[Opening RECORDS SUPPLIED section]

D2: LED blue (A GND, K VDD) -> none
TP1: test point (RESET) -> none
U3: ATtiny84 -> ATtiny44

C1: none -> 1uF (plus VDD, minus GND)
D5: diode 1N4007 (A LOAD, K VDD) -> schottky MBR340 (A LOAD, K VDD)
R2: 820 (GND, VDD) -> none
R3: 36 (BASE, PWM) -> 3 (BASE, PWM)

[Closing RECORDS SUPPLIED section]
[Opening RECORDS SUPPLIED section]

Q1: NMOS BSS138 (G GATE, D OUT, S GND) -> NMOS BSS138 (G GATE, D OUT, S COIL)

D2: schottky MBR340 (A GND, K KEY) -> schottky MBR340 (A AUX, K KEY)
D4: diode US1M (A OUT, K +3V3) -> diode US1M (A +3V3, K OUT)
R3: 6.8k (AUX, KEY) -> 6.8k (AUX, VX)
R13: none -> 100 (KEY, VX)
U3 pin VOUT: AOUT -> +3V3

[Closing RECORDS SUPPLIED section]

- [WORK TASK]: Write down exactly the span of lines above from the one containing "C1: none -> 1uF (plus VDD, minus GND)" to the one containing "R3: 36 (BASE, PWM) -> 3 (BASE, PWM)", both ends included.

- [SOLUTION BELOW]:
C1: none -> 1uF (plus VDD, minus GND)
D5: diode 1N4007 (A LOAD, K VDD) -> schottky MBR340 (A LOAD, K VDD)
R2: 820 (GND, VDD) -> none
R3: 36 (BASE, PWM) -> 3 (BASE, PWM)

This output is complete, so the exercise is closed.